- **Instructions to follow**
Give only the number of lines in the records that contain the string "acciaccatura".

※

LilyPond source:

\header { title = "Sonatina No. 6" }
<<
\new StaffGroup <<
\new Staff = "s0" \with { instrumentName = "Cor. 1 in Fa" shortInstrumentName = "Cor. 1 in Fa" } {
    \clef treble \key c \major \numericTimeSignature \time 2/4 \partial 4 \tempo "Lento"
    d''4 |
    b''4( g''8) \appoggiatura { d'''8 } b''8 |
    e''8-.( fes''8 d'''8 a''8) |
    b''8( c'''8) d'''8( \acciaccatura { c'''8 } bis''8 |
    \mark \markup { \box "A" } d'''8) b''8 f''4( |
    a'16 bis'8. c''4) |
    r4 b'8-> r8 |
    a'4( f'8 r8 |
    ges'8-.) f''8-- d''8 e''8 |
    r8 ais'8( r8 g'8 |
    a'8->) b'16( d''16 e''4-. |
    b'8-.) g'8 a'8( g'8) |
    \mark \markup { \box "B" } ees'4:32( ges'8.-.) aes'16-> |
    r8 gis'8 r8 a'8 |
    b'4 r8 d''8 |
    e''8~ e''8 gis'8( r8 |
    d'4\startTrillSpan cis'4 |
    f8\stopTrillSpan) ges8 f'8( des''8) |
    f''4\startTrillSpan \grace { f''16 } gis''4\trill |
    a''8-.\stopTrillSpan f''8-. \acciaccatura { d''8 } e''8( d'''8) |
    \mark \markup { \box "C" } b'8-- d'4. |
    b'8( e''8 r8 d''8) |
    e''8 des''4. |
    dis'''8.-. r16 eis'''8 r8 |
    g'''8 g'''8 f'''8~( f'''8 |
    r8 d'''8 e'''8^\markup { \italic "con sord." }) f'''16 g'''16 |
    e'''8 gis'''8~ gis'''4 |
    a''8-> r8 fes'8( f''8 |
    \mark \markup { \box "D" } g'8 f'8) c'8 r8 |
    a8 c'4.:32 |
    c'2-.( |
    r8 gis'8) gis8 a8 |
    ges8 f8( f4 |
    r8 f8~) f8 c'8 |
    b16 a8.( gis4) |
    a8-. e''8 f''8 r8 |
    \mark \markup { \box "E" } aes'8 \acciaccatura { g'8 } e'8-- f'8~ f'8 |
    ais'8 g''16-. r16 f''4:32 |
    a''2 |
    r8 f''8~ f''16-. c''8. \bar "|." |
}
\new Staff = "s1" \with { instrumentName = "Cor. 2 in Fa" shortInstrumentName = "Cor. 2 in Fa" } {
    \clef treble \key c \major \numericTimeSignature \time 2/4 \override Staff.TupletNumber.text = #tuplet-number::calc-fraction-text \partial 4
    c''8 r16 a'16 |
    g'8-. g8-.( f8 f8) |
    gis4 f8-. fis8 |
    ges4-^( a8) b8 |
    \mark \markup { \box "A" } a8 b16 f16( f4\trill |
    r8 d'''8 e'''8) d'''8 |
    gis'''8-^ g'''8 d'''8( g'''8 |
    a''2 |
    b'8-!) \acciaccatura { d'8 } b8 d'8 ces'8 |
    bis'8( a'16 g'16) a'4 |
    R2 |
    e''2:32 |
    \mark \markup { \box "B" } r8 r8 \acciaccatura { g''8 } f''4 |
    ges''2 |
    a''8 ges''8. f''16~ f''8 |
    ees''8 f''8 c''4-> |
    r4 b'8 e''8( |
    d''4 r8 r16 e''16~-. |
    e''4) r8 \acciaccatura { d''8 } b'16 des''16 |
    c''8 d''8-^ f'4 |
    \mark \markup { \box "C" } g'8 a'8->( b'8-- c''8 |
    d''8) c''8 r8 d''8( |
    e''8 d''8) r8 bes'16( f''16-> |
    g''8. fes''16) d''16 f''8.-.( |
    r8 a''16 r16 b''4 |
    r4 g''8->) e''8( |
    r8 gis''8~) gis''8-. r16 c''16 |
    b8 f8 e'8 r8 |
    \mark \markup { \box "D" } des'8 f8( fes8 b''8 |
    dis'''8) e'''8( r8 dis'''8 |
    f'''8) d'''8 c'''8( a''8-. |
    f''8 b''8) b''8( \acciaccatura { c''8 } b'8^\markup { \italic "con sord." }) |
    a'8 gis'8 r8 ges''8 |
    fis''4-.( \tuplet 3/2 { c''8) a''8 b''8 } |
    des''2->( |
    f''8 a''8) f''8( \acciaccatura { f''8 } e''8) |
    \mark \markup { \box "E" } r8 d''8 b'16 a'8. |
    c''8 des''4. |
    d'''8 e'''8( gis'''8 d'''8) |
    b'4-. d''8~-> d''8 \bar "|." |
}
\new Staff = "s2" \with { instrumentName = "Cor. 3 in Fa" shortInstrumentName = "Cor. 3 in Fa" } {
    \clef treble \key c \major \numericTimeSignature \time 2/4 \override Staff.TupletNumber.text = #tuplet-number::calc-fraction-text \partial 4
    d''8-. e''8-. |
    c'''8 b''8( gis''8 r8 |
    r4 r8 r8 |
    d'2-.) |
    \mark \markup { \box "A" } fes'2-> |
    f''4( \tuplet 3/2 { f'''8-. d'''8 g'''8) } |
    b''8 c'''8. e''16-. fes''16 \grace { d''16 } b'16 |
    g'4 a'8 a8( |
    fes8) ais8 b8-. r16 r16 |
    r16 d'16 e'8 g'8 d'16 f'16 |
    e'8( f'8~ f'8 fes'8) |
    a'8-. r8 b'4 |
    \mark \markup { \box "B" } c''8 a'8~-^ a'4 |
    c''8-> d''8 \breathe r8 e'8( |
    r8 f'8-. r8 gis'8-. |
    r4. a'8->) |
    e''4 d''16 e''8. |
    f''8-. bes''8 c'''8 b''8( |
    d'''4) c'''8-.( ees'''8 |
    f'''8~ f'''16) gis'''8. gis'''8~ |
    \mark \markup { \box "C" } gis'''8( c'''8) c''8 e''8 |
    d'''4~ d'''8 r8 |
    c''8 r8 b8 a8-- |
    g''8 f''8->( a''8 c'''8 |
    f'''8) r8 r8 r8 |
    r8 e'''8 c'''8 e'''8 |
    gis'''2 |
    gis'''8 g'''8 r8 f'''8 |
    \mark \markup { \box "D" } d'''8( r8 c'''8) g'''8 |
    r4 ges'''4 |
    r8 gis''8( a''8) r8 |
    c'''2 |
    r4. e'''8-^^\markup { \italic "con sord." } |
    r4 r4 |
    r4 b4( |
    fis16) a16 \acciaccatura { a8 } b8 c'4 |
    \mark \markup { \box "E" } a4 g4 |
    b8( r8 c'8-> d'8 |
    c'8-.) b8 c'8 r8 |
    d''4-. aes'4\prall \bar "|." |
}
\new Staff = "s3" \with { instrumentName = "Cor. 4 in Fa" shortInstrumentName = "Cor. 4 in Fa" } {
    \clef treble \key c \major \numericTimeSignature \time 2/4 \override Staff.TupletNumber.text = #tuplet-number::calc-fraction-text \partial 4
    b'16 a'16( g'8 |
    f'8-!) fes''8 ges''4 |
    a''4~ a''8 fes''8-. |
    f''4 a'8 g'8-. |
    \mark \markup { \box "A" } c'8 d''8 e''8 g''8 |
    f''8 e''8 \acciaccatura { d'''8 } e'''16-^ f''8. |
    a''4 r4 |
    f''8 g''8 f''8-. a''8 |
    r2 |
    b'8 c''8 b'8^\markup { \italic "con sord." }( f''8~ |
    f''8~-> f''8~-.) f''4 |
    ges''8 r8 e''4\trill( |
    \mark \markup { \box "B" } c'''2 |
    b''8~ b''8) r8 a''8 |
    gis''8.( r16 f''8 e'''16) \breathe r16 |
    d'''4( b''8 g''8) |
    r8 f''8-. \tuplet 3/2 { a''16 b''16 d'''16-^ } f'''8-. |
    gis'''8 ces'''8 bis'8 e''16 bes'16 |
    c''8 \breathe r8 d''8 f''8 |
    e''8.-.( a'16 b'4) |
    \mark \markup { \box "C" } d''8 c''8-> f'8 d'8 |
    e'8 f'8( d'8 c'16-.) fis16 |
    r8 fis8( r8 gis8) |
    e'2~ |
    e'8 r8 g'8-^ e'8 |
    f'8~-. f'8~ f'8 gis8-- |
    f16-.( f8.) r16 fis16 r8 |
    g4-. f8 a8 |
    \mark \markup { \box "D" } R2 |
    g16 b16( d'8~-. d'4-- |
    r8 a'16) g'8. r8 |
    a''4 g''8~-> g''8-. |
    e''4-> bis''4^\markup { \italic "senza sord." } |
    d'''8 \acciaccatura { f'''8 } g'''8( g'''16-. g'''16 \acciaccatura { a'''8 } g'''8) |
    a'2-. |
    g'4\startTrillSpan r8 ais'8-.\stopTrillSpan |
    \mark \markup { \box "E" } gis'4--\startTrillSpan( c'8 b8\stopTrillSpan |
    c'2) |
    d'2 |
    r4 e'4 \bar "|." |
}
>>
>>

※

- **Answer to this task**
11